=== Task instructions ===
From the listing below, retype exactly the line holding "C4: none -> 330pF (DGND, RESET)", the line holding "SW3: button (DGND, RESET)", and the lines between them; skip everything else.

=== Data for processing ===

-=-=-=-=-

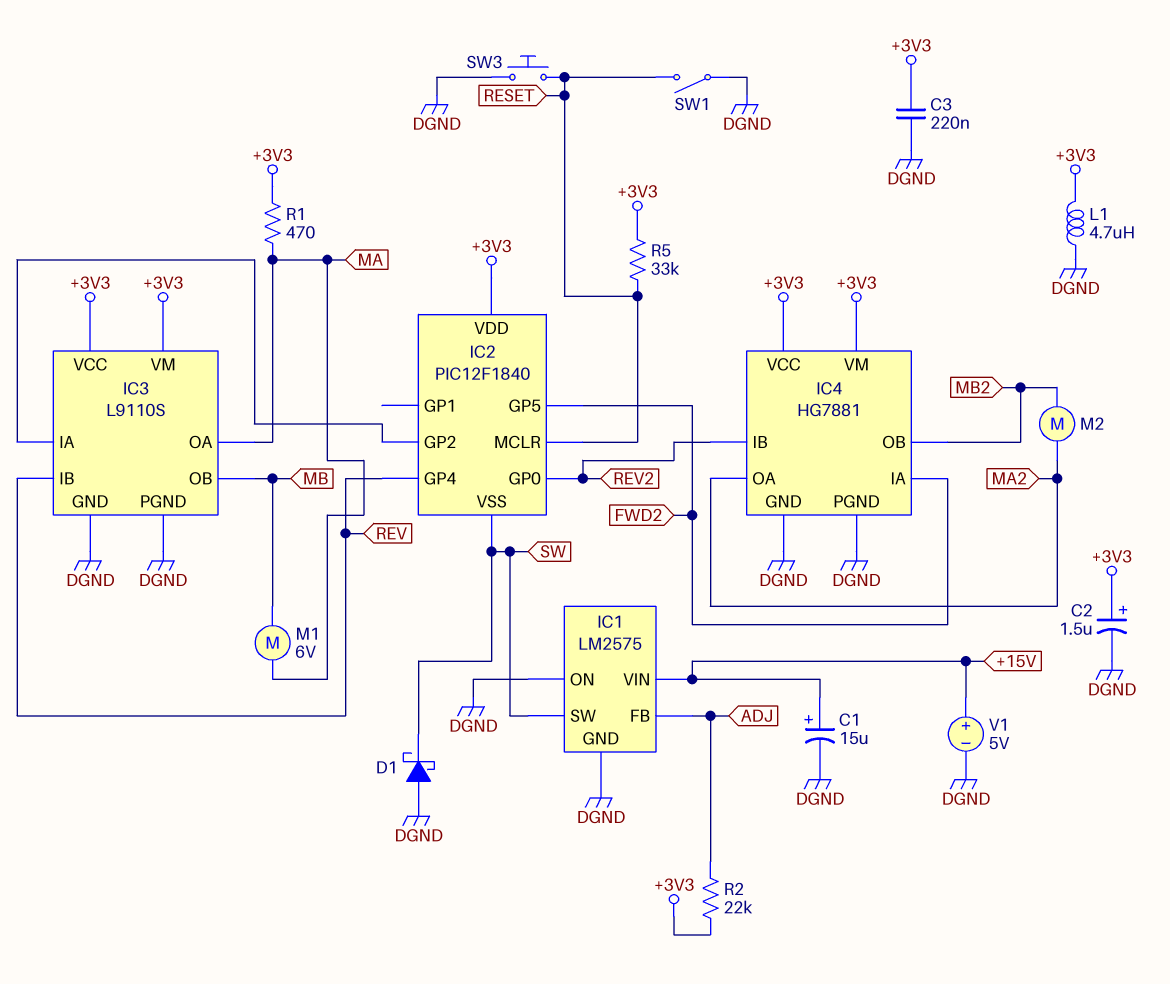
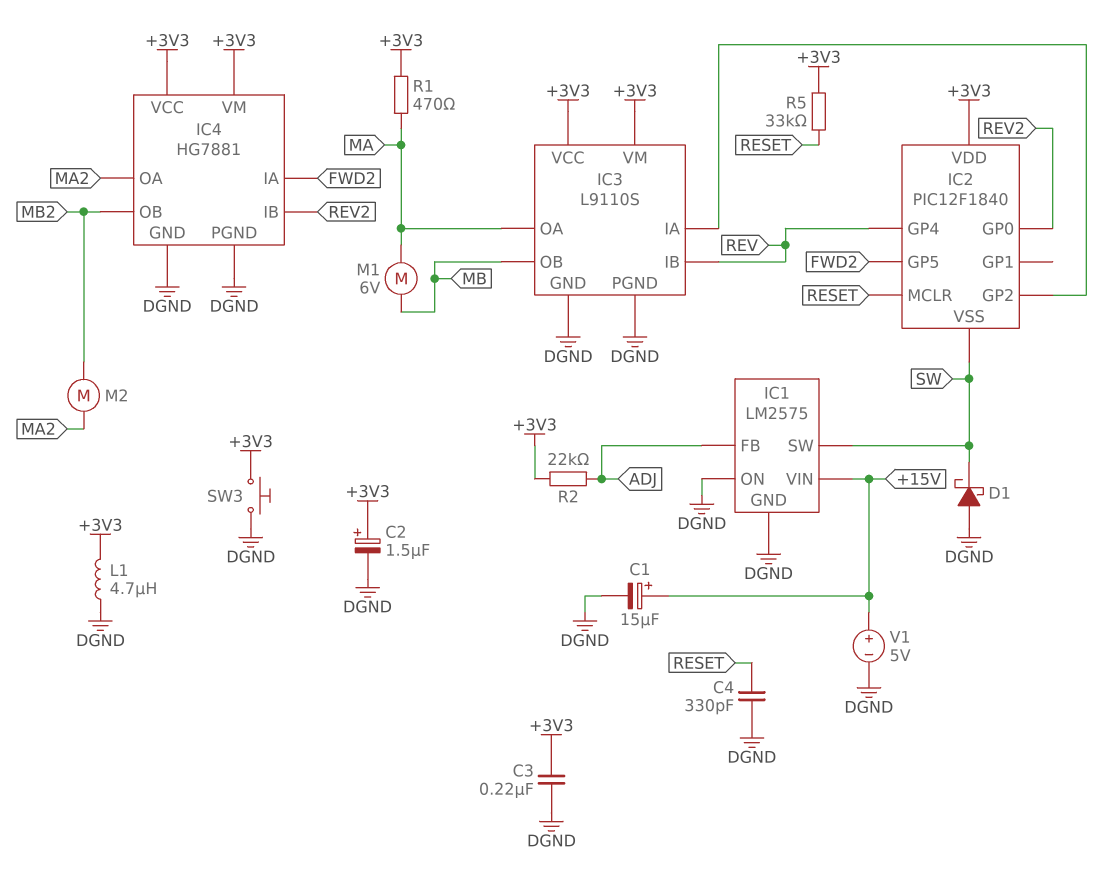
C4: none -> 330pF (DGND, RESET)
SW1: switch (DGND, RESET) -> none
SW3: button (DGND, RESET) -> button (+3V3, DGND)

-=-=-=-=-

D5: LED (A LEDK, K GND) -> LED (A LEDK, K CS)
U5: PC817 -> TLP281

-=-=-=-=-

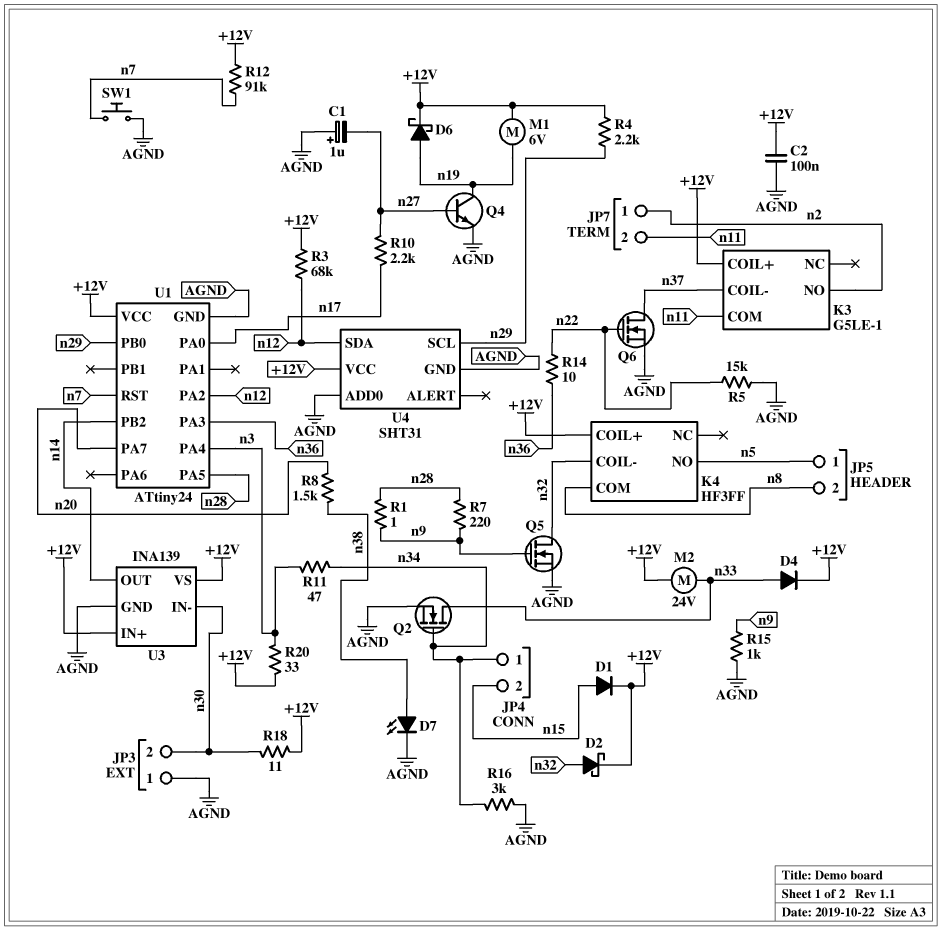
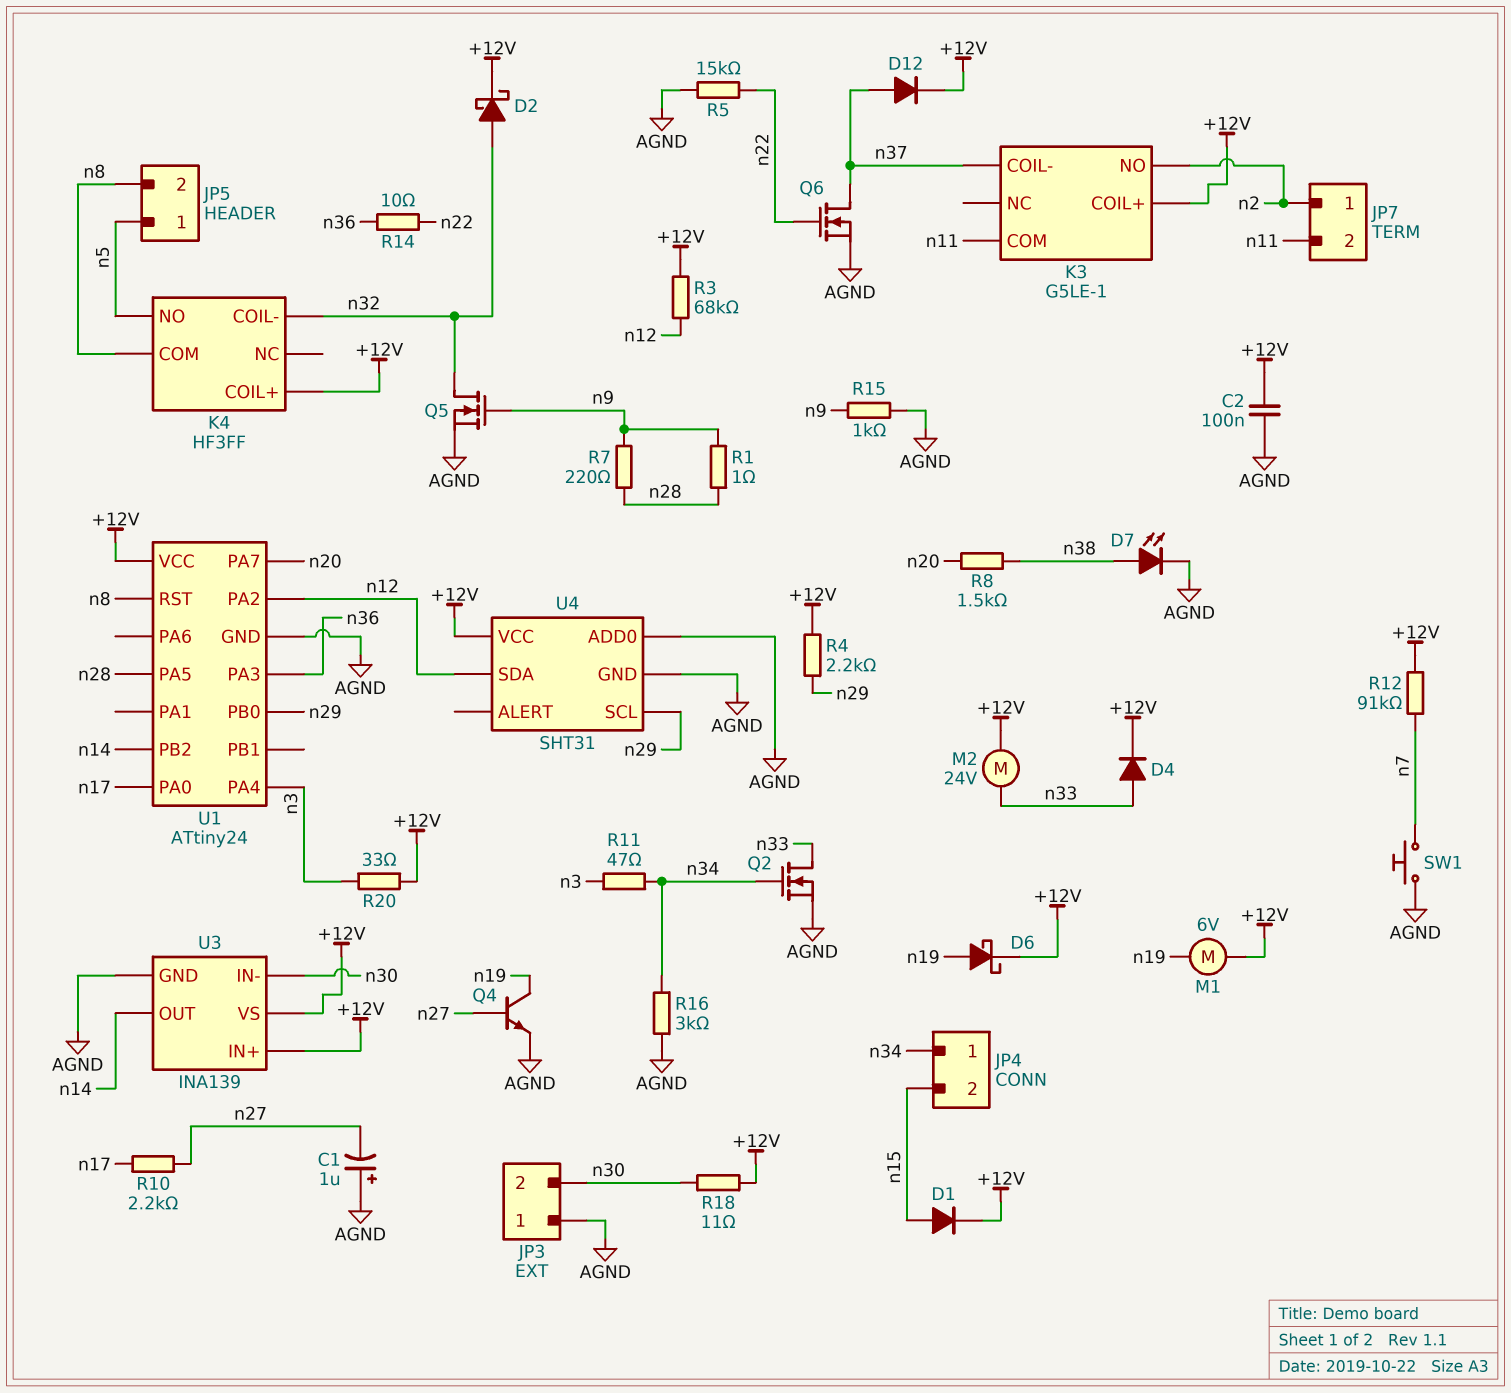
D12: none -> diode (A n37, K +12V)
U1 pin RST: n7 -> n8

-=-=-=-=-

=== Expected answer ===
C4: none -> 330pF (DGND, RESET)
SW1: switch (DGND, RESET) -> none
SW3: button (DGND, RESET) -> button (+3V3, DGND)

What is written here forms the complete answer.